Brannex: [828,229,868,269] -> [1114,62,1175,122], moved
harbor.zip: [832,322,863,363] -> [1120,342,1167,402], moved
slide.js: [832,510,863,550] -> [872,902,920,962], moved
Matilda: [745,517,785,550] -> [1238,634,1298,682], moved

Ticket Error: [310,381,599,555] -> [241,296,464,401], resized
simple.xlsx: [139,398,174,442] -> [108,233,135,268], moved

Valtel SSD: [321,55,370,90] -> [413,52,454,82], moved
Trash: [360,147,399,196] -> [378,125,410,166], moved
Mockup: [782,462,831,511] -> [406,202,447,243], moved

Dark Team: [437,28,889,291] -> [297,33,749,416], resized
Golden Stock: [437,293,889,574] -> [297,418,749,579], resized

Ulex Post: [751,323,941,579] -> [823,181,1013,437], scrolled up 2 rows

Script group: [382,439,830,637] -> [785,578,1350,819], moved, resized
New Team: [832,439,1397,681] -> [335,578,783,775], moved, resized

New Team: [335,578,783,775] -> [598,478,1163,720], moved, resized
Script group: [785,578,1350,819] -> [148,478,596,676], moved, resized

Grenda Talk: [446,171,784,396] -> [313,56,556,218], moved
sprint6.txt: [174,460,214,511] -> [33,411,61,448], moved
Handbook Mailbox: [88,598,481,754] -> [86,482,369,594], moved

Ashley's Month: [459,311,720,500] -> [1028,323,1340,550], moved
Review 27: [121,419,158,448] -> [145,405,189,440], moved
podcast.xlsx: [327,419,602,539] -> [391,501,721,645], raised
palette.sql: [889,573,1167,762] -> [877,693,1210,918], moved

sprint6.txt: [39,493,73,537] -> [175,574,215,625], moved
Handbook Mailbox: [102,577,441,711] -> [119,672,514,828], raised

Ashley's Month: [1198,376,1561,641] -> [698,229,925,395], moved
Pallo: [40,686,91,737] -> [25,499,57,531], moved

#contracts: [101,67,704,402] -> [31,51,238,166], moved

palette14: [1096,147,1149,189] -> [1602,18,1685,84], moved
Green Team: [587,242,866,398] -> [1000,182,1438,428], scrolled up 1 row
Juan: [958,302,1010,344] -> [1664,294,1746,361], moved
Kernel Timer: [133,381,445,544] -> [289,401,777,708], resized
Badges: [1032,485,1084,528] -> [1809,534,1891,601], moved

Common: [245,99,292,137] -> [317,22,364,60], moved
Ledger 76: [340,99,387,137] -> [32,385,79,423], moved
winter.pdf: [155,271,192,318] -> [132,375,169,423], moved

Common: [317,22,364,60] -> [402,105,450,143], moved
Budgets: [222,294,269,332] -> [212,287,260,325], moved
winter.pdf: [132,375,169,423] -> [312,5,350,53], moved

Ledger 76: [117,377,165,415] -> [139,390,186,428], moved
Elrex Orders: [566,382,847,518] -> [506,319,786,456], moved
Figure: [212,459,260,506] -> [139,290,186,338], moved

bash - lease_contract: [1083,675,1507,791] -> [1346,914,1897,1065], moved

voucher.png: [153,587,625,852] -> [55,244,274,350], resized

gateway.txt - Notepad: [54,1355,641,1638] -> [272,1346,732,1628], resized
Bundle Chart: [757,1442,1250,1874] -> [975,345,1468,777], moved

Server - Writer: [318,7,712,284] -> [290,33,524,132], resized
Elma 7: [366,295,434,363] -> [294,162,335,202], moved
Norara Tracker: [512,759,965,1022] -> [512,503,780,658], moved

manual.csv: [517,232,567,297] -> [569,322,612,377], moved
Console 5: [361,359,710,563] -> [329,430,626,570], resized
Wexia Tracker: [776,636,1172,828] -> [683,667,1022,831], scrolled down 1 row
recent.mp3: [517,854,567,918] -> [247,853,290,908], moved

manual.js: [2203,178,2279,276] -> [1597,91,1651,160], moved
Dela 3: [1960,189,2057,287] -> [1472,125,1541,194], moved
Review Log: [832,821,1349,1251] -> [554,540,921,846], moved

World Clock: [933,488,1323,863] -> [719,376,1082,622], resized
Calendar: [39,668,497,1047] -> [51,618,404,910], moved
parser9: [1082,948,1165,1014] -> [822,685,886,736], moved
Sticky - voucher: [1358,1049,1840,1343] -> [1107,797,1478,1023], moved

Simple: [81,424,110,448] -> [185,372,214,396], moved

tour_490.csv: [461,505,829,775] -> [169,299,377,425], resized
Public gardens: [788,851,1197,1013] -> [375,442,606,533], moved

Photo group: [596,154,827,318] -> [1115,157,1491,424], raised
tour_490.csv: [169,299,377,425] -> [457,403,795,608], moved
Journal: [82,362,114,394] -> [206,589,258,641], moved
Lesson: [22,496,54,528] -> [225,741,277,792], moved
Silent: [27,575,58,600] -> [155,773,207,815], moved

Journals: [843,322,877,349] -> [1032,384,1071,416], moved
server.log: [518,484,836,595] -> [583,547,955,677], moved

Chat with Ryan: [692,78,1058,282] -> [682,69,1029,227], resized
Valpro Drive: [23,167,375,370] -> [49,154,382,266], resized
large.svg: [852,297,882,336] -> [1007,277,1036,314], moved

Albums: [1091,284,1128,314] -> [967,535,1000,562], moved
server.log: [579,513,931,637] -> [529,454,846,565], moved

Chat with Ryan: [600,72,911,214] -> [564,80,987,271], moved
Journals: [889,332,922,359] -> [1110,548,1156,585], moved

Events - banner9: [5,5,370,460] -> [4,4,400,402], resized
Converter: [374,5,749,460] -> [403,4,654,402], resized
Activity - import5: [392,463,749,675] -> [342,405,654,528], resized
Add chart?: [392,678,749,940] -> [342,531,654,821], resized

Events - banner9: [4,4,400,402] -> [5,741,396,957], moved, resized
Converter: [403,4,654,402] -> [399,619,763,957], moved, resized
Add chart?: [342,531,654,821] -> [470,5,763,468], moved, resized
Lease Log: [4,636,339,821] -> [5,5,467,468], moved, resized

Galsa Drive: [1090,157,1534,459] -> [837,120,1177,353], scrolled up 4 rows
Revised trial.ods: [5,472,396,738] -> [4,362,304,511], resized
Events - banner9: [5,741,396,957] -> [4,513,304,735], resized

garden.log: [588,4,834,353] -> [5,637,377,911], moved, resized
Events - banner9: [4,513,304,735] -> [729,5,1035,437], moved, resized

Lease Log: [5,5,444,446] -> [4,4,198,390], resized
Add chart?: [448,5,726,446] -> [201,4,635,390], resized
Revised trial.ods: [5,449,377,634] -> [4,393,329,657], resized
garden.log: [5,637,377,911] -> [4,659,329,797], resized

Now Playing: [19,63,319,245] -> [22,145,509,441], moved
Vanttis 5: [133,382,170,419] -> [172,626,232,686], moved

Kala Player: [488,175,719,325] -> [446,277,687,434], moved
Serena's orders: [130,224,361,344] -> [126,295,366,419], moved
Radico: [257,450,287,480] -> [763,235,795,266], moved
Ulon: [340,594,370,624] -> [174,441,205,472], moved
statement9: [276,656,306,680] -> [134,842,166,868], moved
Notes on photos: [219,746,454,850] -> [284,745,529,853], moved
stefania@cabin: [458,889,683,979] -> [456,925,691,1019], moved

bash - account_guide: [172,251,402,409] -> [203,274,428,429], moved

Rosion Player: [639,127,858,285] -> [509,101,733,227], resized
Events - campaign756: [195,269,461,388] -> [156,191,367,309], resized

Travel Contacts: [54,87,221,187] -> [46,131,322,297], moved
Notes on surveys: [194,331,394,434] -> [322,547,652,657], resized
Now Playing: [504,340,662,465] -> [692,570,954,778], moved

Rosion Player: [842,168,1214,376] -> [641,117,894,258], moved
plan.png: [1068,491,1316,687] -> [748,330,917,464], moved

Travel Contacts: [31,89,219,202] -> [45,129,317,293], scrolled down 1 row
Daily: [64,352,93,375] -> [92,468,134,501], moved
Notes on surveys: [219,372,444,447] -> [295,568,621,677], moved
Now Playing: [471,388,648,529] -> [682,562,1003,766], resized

Exercise directions:
Where a line of the data holds the word "winter", copy that line.

Task output:
winter.pdf: [155,271,192,318] -> [132,375,169,423], moved
winter.pdf: [132,375,169,423] -> [312,5,350,53], moved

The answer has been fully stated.